- Problem to solve -
Copy out the listing below word for word, keeping every line, blank line and mark of punctuation as it appears.

- Input data -
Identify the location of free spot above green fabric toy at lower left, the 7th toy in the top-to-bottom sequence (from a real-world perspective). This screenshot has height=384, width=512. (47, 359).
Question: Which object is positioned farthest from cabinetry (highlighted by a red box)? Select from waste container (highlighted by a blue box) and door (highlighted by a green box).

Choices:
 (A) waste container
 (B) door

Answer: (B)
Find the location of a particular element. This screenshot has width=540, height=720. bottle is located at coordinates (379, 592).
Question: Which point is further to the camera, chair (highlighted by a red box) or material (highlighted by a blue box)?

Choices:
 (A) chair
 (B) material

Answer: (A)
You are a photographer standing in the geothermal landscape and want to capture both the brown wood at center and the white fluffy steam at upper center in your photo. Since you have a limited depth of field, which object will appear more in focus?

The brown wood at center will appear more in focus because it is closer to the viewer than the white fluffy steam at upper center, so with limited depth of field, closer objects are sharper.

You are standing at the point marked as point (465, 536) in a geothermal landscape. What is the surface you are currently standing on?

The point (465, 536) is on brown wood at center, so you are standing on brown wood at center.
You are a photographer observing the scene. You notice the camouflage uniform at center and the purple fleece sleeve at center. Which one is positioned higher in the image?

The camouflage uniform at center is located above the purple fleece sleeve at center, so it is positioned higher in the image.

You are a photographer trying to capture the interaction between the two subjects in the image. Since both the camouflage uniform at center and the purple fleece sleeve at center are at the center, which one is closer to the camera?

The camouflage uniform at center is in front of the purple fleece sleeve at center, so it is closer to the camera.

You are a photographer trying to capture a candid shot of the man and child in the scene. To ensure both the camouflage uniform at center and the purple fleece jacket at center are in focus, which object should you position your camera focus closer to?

- Task output -
Identify the location of free spot above green fabric toy at lower left, the 7th toy in the top-to-bottom sequence (from a real-world perspective). This screenshot has height=384, width=512. (47, 359).
Question: Which object is positioned farthest from cabinetry (highlighted by a red box)? Select from waste container (highlighted by a blue box) and door (highlighted by a green box).

Choices:
 (A) waste container
 (B) door

Answer: (B)
Find the location of a particular element. This screenshot has width=540, height=720. bottle is located at coordinates (379, 592).
Question: Which point is further to the camera, chair (highlighted by a red box) or material (highlighted by a blue box)?

Choices:
 (A) chair
 (B) material

Answer: (A)
You are a photographer standing in the geothermal landscape and want to capture both the brown wood at center and the white fluffy steam at upper center in your photo. Since you have a limited depth of field, which object will appear more in focus?

The brown wood at center will appear more in focus because it is closer to the viewer than the white fluffy steam at upper center, so with limited depth of field, closer objects are sharper.

You are standing at the point marked as point (465, 536) in a geothermal landscape. What is the surface you are currently standing on?

The point (465, 536) is on brown wood at center, so you are standing on brown wood at center.
You are a photographer observing the scene. You notice the camouflage uniform at center and the purple fleece sleeve at center. Which one is positioned higher in the image?

The camouflage uniform at center is located above the purple fleece sleeve at center, so it is positioned higher in the image.

You are a photographer trying to capture the interaction between the two subjects in the image. Since both the camouflage uniform at center and the purple fleece sleeve at center are at the center, which one is closer to the camera?

The camouflage uniform at center is in front of the purple fleece sleeve at center, so it is closer to the camera.

You are a photographer trying to capture a candid shot of the man and child in the scene. To ensure both the camouflage uniform at center and the purple fleece jacket at center are in focus, which object should you position your camera focus closer to?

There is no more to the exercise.